+++ ENTRIES SUPPLIED

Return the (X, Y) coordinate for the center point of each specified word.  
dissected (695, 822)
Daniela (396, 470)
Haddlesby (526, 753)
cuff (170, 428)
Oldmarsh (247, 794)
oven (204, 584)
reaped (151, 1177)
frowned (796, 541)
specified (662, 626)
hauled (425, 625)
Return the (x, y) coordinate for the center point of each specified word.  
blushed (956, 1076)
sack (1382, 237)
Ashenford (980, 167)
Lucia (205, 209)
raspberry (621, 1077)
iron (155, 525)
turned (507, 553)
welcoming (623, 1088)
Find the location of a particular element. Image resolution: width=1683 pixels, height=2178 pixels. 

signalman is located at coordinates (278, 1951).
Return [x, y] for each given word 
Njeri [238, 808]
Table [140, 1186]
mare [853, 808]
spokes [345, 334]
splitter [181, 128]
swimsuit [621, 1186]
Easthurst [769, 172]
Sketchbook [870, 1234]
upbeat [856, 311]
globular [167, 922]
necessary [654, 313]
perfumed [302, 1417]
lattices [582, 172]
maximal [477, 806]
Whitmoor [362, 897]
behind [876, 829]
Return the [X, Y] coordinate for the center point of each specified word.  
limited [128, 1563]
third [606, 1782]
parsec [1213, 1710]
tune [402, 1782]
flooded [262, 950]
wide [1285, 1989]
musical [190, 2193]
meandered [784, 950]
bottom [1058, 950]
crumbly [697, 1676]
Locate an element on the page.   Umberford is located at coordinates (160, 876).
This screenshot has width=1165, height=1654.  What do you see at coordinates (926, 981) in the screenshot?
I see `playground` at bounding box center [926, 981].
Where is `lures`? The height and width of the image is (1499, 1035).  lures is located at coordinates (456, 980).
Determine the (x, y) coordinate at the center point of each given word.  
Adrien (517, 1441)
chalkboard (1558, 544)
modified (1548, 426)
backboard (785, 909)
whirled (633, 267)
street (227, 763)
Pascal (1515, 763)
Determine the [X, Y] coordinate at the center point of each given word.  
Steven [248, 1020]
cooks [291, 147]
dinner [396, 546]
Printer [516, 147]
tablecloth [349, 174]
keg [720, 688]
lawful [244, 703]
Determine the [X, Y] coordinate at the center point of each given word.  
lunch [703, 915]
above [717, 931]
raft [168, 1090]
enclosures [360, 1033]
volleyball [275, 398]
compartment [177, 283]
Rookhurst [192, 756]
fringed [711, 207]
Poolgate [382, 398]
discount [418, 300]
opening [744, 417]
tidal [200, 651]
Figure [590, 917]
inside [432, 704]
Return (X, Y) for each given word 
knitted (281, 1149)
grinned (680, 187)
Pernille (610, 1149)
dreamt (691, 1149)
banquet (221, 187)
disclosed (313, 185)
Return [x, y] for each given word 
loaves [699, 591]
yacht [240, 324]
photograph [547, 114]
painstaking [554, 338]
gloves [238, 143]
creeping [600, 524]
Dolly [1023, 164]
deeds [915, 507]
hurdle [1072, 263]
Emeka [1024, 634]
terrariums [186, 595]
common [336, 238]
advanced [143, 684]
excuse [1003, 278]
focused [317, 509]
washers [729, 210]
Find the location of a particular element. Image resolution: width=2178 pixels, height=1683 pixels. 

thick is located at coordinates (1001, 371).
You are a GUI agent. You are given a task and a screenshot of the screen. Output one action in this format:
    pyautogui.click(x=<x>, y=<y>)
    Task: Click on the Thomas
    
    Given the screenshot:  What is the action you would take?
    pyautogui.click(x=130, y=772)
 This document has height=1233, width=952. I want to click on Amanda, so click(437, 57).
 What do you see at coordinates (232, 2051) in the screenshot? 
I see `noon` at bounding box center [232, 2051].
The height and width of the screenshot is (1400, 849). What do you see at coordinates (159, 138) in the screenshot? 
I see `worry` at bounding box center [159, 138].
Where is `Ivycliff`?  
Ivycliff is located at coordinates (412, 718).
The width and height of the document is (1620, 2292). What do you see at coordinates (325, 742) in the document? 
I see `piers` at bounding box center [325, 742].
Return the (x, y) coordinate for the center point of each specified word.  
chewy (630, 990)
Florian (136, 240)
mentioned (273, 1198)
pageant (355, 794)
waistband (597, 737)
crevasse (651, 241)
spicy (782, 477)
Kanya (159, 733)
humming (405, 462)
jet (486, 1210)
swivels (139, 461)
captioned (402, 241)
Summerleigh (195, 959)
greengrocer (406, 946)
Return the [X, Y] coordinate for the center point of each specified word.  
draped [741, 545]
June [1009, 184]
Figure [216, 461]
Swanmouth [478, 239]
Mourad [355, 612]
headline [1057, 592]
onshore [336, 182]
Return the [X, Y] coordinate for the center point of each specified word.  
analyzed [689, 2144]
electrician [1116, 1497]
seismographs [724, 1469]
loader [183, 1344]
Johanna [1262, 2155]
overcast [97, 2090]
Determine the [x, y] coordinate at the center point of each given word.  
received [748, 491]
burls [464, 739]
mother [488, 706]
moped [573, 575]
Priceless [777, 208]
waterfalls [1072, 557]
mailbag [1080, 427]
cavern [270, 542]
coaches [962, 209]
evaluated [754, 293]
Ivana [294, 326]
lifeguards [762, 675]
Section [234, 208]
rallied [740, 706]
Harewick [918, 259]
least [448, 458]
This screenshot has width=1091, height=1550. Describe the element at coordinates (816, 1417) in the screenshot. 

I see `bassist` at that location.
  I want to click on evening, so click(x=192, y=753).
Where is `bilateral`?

++++++

Extract every line of the records above that contains the string "resolution", matching its case exactly.

Find the location of a particular element. Image resolution: width=1683 pixels, height=2178 pixels. 
Find the location of a particular element. Image resolution: width=2178 pixels, height=1683 pixels. 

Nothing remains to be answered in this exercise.